• [The problem] Every line of the entries that holds the word "gray" is to be copied.
##### Input data #####
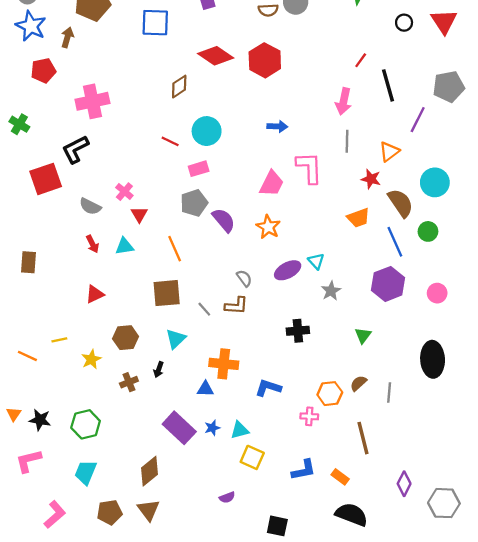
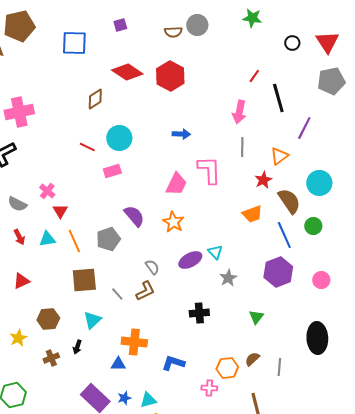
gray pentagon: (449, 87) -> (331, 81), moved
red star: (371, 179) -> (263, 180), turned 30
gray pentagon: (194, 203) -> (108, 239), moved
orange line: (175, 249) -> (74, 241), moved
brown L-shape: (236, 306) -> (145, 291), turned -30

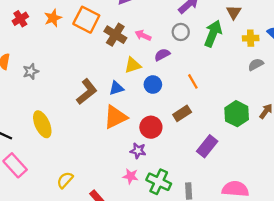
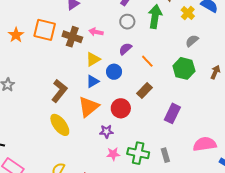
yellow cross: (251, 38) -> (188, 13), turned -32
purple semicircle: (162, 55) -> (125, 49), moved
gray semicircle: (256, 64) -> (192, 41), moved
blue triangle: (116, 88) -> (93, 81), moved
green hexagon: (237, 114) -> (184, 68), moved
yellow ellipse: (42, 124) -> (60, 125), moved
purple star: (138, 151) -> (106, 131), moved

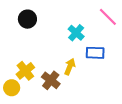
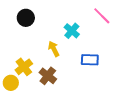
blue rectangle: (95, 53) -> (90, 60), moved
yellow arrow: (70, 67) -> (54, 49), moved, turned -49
#####
• [Exercise response]
gray pentagon: (449, 87) -> (331, 81), moved
gray pentagon: (194, 203) -> (108, 239), moved
gray semicircle: (256, 64) -> (192, 41), moved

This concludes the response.